§ YOUR INSTRUCTIONS: Only the lines from the one containing "camera: 15 degrees left, 10 degrees up" through the one containing "(496, 277) = (324, 250): none" should be printed, exactly as they appear below, with both ends included.

§ PROVIDED DATA:
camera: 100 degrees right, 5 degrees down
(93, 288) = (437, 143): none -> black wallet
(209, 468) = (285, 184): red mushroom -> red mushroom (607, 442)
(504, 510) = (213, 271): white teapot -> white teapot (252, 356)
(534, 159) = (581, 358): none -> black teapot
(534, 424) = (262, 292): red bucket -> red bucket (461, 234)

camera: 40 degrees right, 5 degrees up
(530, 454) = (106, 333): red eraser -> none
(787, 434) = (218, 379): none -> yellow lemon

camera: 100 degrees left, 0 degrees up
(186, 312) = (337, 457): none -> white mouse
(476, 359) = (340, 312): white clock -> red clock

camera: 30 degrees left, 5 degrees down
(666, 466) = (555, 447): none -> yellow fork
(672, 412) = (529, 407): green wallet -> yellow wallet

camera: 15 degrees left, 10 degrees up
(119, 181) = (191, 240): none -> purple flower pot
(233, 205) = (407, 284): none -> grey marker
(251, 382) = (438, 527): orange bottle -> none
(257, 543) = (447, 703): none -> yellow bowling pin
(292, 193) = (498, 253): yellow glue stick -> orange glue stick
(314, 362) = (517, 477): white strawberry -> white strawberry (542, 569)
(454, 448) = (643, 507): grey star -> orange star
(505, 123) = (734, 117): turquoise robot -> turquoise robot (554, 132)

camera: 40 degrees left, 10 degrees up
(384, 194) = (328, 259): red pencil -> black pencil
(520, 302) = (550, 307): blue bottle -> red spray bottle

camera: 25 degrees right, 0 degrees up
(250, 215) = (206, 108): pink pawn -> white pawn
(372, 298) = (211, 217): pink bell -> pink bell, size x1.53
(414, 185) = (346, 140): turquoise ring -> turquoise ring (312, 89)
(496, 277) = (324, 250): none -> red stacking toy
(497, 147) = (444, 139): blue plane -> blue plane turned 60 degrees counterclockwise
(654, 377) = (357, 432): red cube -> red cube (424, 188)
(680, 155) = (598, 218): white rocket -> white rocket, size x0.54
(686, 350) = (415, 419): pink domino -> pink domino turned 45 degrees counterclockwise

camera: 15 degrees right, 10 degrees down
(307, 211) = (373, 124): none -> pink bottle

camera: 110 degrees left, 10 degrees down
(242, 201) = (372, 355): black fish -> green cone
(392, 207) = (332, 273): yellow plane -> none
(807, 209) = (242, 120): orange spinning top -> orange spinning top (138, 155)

§ WRITTEN RESPONSE:
camera: 15 degrees left, 10 degrees up
(119, 181) = (191, 240): none -> purple flower pot
(233, 205) = (407, 284): none -> grey marker
(251, 382) = (438, 527): orange bottle -> none
(257, 543) = (447, 703): none -> yellow bowling pin
(292, 193) = (498, 253): yellow glue stick -> orange glue stick
(314, 362) = (517, 477): white strawberry -> white strawberry (542, 569)
(454, 448) = (643, 507): grey star -> orange star
(505, 123) = (734, 117): turquoise robot -> turquoise robot (554, 132)

camera: 40 degrees left, 10 degrees up
(384, 194) = (328, 259): red pencil -> black pencil
(520, 302) = (550, 307): blue bottle -> red spray bottle

camera: 25 degrees right, 0 degrees up
(250, 215) = (206, 108): pink pawn -> white pawn
(372, 298) = (211, 217): pink bell -> pink bell, size x1.53
(414, 185) = (346, 140): turquoise ring -> turquoise ring (312, 89)
(496, 277) = (324, 250): none -> red stacking toy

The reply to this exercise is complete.